Task details: Reproduce every entry exactly as shown.

Records to process:
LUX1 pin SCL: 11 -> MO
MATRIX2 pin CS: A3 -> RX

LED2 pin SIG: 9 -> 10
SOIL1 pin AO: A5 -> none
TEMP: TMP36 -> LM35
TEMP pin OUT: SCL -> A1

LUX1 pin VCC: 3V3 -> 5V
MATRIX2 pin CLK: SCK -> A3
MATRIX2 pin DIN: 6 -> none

Answer to the exercise:
LUX1 pin SCL: 11 -> MO
MATRIX2 pin CS: A3 -> RX

LED2 pin SIG: 9 -> 10
SOIL1 pin AO: A5 -> none
TEMP: TMP36 -> LM35
TEMP pin OUT: SCL -> A1

LUX1 pin VCC: 3V3 -> 5V
MATRIX2 pin CLK: SCK -> A3
MATRIX2 pin DIN: 6 -> none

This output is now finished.